TRY IT — Give the data back exactly. Leave out any images.

[Satellite image grounding data]
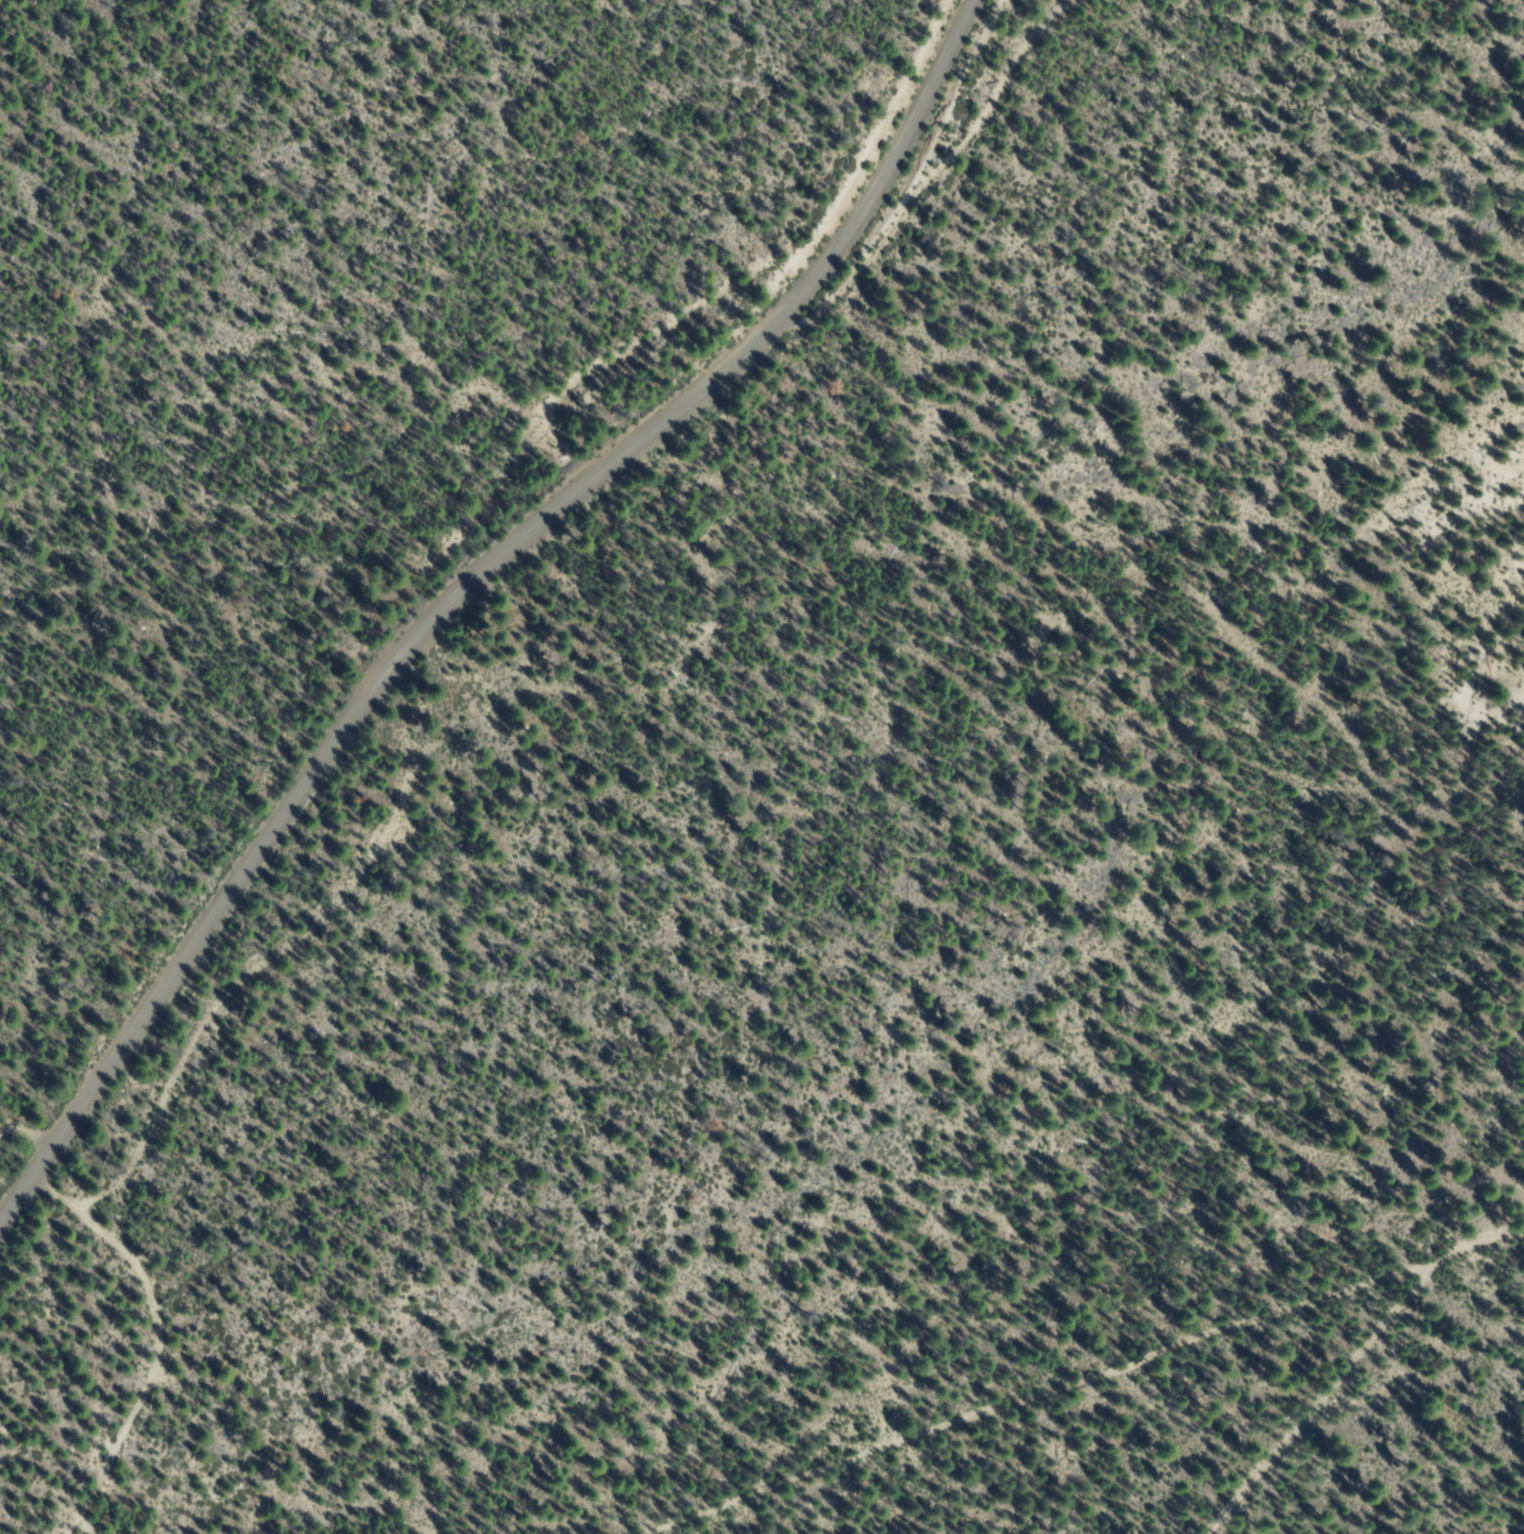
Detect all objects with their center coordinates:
road: (964, 159)
road: (466, 592)
road: (158, 1311)
road: (1089, 1374)
road: (1334, 1395)

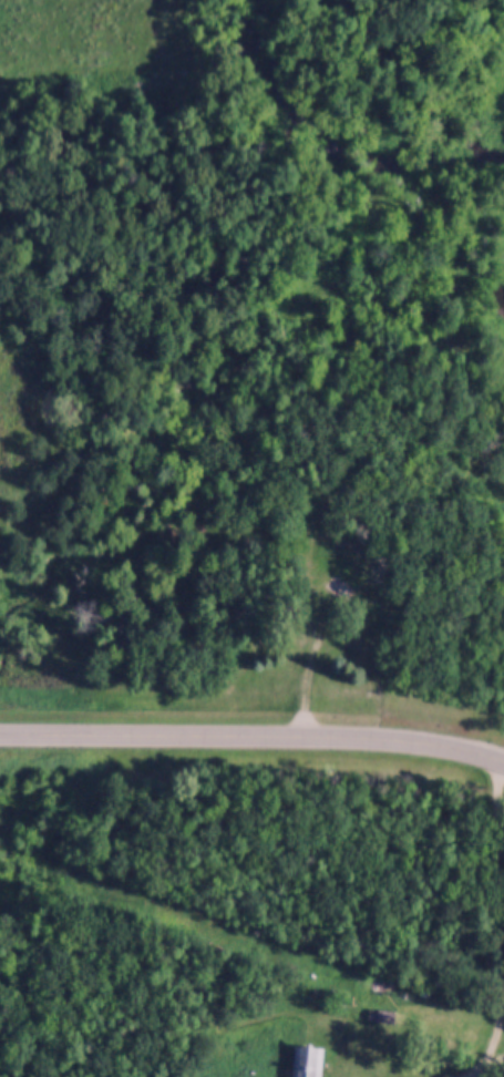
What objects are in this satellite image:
road: (311, 659)
road: (252, 735)
building: (306, 1062)
road: (486, 1064)

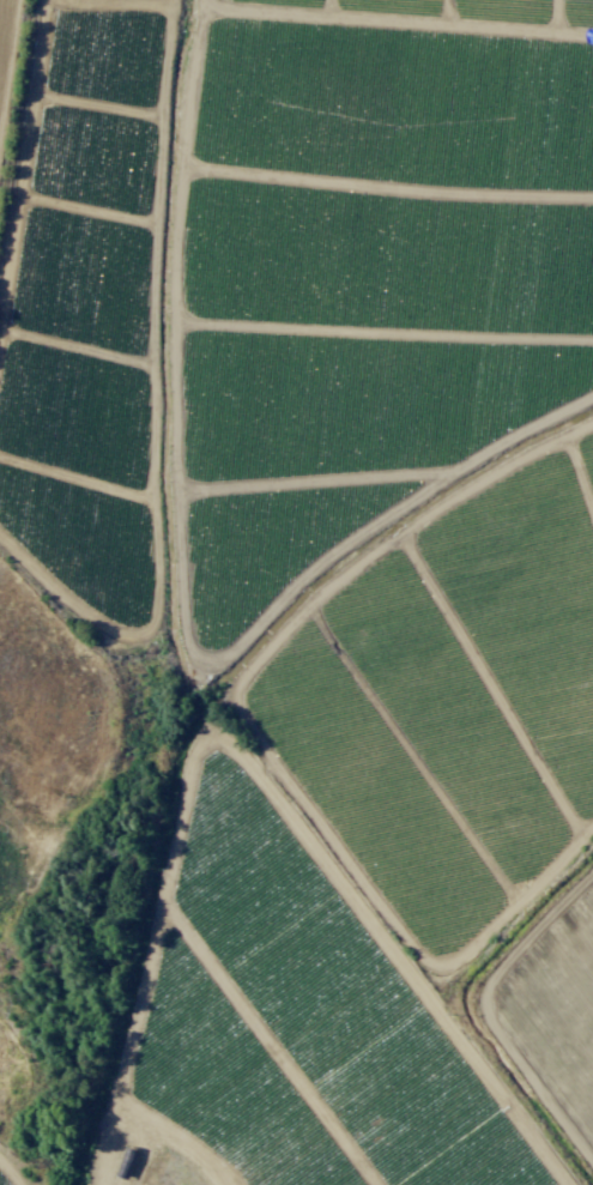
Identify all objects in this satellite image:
crop: (296, 592)

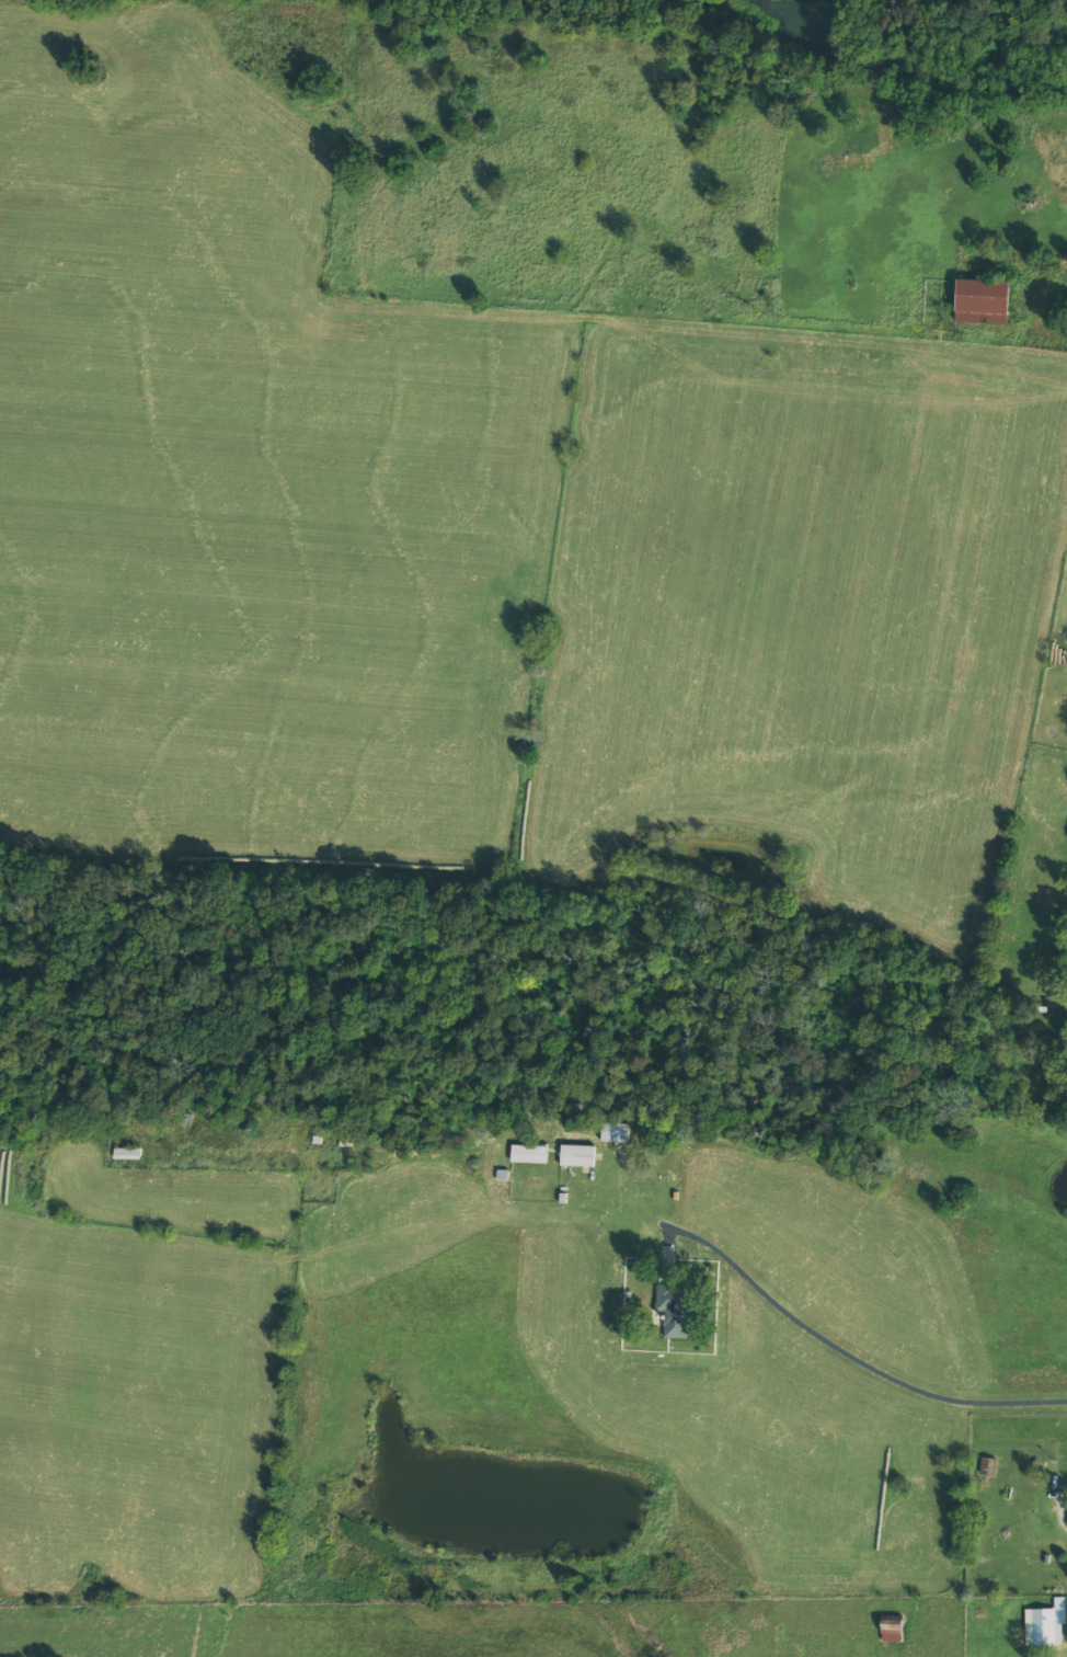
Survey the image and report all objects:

SOLUTION TO THIS EXERCISE —
Detect all objects with their center coordinates:
road: (964, 159)
road: (466, 592)
road: (158, 1311)
road: (1089, 1374)
road: (1334, 1395)

What objects are in this satellite image:
road: (311, 659)
road: (252, 735)
building: (306, 1062)
road: (486, 1064)

Identify all objects in this satellite image:
crop: (296, 592)

Survey the image and report all objects:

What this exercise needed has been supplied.